Work to complete:
Output all entries precisely.

Exercise data:
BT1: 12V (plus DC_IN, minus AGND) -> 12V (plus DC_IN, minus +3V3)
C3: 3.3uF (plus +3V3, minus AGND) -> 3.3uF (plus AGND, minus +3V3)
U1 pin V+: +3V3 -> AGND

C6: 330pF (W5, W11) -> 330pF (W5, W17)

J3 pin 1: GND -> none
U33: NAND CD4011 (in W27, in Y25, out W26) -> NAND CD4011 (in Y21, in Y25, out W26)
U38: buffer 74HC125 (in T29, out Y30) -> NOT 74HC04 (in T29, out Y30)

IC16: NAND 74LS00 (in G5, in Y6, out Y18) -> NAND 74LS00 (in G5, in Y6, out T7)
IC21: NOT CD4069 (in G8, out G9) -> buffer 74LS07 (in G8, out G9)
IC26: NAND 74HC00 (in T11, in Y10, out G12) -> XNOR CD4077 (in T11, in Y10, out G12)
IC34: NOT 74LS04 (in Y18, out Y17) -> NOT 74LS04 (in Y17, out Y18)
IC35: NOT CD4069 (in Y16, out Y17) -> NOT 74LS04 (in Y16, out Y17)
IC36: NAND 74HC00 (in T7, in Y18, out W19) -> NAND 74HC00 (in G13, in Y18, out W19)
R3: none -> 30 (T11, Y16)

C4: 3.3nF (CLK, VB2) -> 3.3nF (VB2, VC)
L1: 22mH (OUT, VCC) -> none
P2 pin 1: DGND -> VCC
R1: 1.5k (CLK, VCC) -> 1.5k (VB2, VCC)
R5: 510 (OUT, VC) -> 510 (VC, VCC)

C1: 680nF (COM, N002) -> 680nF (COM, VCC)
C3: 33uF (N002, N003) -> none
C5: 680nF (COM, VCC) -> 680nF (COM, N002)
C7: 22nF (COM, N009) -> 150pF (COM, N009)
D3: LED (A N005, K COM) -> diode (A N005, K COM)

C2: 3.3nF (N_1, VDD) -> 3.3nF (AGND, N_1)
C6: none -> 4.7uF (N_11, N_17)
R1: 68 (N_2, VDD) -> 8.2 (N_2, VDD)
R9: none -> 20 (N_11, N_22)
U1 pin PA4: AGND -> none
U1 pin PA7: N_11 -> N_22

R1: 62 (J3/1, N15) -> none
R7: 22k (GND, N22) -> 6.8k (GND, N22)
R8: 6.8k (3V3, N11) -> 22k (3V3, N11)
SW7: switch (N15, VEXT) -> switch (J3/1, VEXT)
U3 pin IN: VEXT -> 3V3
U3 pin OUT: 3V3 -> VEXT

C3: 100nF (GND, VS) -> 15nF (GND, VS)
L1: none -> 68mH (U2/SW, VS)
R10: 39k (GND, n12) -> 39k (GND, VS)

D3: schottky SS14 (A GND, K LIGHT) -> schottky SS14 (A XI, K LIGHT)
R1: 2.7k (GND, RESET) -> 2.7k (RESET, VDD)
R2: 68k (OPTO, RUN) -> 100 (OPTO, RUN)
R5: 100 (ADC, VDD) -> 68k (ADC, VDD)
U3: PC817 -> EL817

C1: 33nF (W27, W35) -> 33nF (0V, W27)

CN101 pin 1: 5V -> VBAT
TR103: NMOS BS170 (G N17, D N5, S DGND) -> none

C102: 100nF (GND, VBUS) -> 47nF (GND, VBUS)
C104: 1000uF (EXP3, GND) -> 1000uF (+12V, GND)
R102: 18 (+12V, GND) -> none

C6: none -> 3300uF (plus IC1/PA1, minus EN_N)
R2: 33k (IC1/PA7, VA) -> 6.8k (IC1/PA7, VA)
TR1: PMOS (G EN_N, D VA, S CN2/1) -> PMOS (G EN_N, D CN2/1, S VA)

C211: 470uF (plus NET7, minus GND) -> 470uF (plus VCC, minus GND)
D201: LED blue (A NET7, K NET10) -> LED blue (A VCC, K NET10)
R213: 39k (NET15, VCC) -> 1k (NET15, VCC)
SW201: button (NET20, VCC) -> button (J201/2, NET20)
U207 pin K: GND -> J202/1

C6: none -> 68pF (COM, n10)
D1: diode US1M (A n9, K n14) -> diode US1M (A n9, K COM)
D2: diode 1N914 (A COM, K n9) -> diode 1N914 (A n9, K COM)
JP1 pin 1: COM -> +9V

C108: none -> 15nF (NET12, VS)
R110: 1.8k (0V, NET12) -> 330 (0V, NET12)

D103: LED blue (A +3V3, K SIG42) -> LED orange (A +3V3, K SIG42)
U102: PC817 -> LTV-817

Task answer:
BT1: 12V (plus DC_IN, minus AGND) -> 12V (plus DC_IN, minus +3V3)
C3: 3.3uF (plus +3V3, minus AGND) -> 3.3uF (plus AGND, minus +3V3)
U1 pin V+: +3V3 -> AGND

C6: 330pF (W5, W11) -> 330pF (W5, W17)

J3 pin 1: GND -> none
U33: NAND CD4011 (in W27, in Y25, out W26) -> NAND CD4011 (in Y21, in Y25, out W26)
U38: buffer 74HC125 (in T29, out Y30) -> NOT 74HC04 (in T29, out Y30)

IC16: NAND 74LS00 (in G5, in Y6, out Y18) -> NAND 74LS00 (in G5, in Y6, out T7)
IC21: NOT CD4069 (in G8, out G9) -> buffer 74LS07 (in G8, out G9)
IC26: NAND 74HC00 (in T11, in Y10, out G12) -> XNOR CD4077 (in T11, in Y10, out G12)
IC34: NOT 74LS04 (in Y18, out Y17) -> NOT 74LS04 (in Y17, out Y18)
IC35: NOT CD4069 (in Y16, out Y17) -> NOT 74LS04 (in Y16, out Y17)
IC36: NAND 74HC00 (in T7, in Y18, out W19) -> NAND 74HC00 (in G13, in Y18, out W19)
R3: none -> 30 (T11, Y16)

C4: 3.3nF (CLK, VB2) -> 3.3nF (VB2, VC)
L1: 22mH (OUT, VCC) -> none
P2 pin 1: DGND -> VCC
R1: 1.5k (CLK, VCC) -> 1.5k (VB2, VCC)
R5: 510 (OUT, VC) -> 510 (VC, VCC)

C1: 680nF (COM, N002) -> 680nF (COM, VCC)
C3: 33uF (N002, N003) -> none
C5: 680nF (COM, VCC) -> 680nF (COM, N002)
C7: 22nF (COM, N009) -> 150pF (COM, N009)
D3: LED (A N005, K COM) -> diode (A N005, K COM)

C2: 3.3nF (N_1, VDD) -> 3.3nF (AGND, N_1)
C6: none -> 4.7uF (N_11, N_17)
R1: 68 (N_2, VDD) -> 8.2 (N_2, VDD)
R9: none -> 20 (N_11, N_22)
U1 pin PA4: AGND -> none
U1 pin PA7: N_11 -> N_22

R1: 62 (J3/1, N15) -> none
R7: 22k (GND, N22) -> 6.8k (GND, N22)
R8: 6.8k (3V3, N11) -> 22k (3V3, N11)
SW7: switch (N15, VEXT) -> switch (J3/1, VEXT)
U3 pin IN: VEXT -> 3V3
U3 pin OUT: 3V3 -> VEXT

C3: 100nF (GND, VS) -> 15nF (GND, VS)
L1: none -> 68mH (U2/SW, VS)
R10: 39k (GND, n12) -> 39k (GND, VS)

D3: schottky SS14 (A GND, K LIGHT) -> schottky SS14 (A XI, K LIGHT)
R1: 2.7k (GND, RESET) -> 2.7k (RESET, VDD)
R2: 68k (OPTO, RUN) -> 100 (OPTO, RUN)
R5: 100 (ADC, VDD) -> 68k (ADC, VDD)
U3: PC817 -> EL817

C1: 33nF (W27, W35) -> 33nF (0V, W27)

CN101 pin 1: 5V -> VBAT
TR103: NMOS BS170 (G N17, D N5, S DGND) -> none

C102: 100nF (GND, VBUS) -> 47nF (GND, VBUS)
C104: 1000uF (EXP3, GND) -> 1000uF (+12V, GND)
R102: 18 (+12V, GND) -> none

C6: none -> 3300uF (plus IC1/PA1, minus EN_N)
R2: 33k (IC1/PA7, VA) -> 6.8k (IC1/PA7, VA)
TR1: PMOS (G EN_N, D VA, S CN2/1) -> PMOS (G EN_N, D CN2/1, S VA)

C211: 470uF (plus NET7, minus GND) -> 470uF (plus VCC, minus GND)
D201: LED blue (A NET7, K NET10) -> LED blue (A VCC, K NET10)
R213: 39k (NET15, VCC) -> 1k (NET15, VCC)
SW201: button (NET20, VCC) -> button (J201/2, NET20)
U207 pin K: GND -> J202/1

C6: none -> 68pF (COM, n10)
D1: diode US1M (A n9, K n14) -> diode US1M (A n9, K COM)
D2: diode 1N914 (A COM, K n9) -> diode 1N914 (A n9, K COM)
JP1 pin 1: COM -> +9V

C108: none -> 15nF (NET12, VS)
R110: 1.8k (0V, NET12) -> 330 (0V, NET12)

D103: LED blue (A +3V3, K SIG42) -> LED orange (A +3V3, K SIG42)
U102: PC817 -> LTV-817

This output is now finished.